EXERCISE PROMPT - Retype the material word for word.

DATA ROWS -

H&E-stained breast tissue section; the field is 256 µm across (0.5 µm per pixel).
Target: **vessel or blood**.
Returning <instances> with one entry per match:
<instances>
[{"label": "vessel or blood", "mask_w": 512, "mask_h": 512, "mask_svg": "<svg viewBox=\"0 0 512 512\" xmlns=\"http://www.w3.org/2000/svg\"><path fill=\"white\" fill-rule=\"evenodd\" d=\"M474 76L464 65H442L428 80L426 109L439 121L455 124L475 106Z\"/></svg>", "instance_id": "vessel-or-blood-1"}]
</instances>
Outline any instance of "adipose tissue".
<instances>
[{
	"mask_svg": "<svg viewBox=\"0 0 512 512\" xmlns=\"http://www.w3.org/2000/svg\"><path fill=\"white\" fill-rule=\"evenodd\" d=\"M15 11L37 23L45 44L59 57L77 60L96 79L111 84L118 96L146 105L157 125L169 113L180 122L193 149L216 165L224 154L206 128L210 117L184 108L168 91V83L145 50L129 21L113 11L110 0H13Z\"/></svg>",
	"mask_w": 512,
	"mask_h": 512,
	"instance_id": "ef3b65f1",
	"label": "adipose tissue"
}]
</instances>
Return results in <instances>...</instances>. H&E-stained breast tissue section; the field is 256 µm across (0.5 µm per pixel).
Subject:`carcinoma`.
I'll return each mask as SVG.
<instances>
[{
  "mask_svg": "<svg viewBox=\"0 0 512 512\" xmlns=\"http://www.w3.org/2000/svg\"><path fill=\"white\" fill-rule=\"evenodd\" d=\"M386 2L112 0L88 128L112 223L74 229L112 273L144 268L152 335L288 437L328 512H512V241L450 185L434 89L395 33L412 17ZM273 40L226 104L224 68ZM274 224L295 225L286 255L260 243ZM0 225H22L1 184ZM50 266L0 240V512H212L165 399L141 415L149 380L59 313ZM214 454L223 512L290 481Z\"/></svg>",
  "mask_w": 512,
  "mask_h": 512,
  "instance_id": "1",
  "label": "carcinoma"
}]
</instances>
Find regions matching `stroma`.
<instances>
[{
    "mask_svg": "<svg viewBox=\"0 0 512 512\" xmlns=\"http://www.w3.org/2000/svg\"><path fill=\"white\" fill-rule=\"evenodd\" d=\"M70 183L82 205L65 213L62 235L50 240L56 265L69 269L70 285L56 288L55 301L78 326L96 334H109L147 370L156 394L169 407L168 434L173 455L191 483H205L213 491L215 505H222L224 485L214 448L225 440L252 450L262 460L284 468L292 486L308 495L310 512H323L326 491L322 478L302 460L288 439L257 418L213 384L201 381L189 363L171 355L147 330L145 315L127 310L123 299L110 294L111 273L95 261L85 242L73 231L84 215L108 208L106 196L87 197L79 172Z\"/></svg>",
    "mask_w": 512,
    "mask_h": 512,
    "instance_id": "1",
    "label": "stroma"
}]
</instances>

RESPONSE TO THE TASK -
H&E-stained breast tissue section; the field is 256 µm across (0.5 µm per pixel).
Target: **vessel or blood**.
Returning <instances> with one entry per match:
<instances>
[{"label": "vessel or blood", "mask_w": 512, "mask_h": 512, "mask_svg": "<svg viewBox=\"0 0 512 512\" xmlns=\"http://www.w3.org/2000/svg\"><path fill=\"white\" fill-rule=\"evenodd\" d=\"M474 76L464 65H442L428 80L426 109L439 121L455 124L475 106Z\"/></svg>", "instance_id": "vessel-or-blood-1"}]
</instances>
Outline any instance of "adipose tissue".
<instances>
[{
	"mask_svg": "<svg viewBox=\"0 0 512 512\" xmlns=\"http://www.w3.org/2000/svg\"><path fill=\"white\" fill-rule=\"evenodd\" d=\"M15 11L37 23L45 44L59 57L77 60L96 79L111 84L118 96L146 105L157 125L169 113L180 122L193 149L216 165L224 154L206 128L210 117L184 108L168 91V83L145 50L129 21L113 11L110 0H13Z\"/></svg>",
	"mask_w": 512,
	"mask_h": 512,
	"instance_id": "ef3b65f1",
	"label": "adipose tissue"
}]
</instances>
Return results in <instances>...</instances>. H&E-stained breast tissue section; the field is 256 µm across (0.5 µm per pixel).
Subject:`carcinoma`.
I'll return each mask as SVG.
<instances>
[{
  "mask_svg": "<svg viewBox=\"0 0 512 512\" xmlns=\"http://www.w3.org/2000/svg\"><path fill=\"white\" fill-rule=\"evenodd\" d=\"M386 2L112 0L88 128L112 223L74 229L112 273L144 268L152 335L288 437L328 512H512V241L450 185L434 89L395 33L412 17ZM273 40L226 104L224 68ZM274 224L295 225L286 255L260 243ZM0 225H22L1 184ZM50 266L0 240V512H212L165 399L141 415L149 380L59 313ZM214 454L223 512L290 481Z\"/></svg>",
  "mask_w": 512,
  "mask_h": 512,
  "instance_id": "1",
  "label": "carcinoma"
}]
</instances>
Find regions matching `stroma`.
<instances>
[{
    "mask_svg": "<svg viewBox=\"0 0 512 512\" xmlns=\"http://www.w3.org/2000/svg\"><path fill=\"white\" fill-rule=\"evenodd\" d=\"M70 183L82 205L65 213L62 235L50 240L56 265L69 269L70 285L56 288L55 301L78 326L96 334H109L147 370L156 394L169 407L168 434L173 455L191 483H205L213 491L215 505H222L224 485L214 448L225 440L252 450L262 460L284 468L292 486L308 495L310 512H323L326 491L322 478L302 460L288 439L257 418L213 384L201 381L189 363L171 355L147 330L145 315L127 310L123 299L110 294L111 273L95 261L85 242L73 231L84 215L108 208L106 196L87 197L79 172Z\"/></svg>",
    "mask_w": 512,
    "mask_h": 512,
    "instance_id": "1",
    "label": "stroma"
}]
</instances>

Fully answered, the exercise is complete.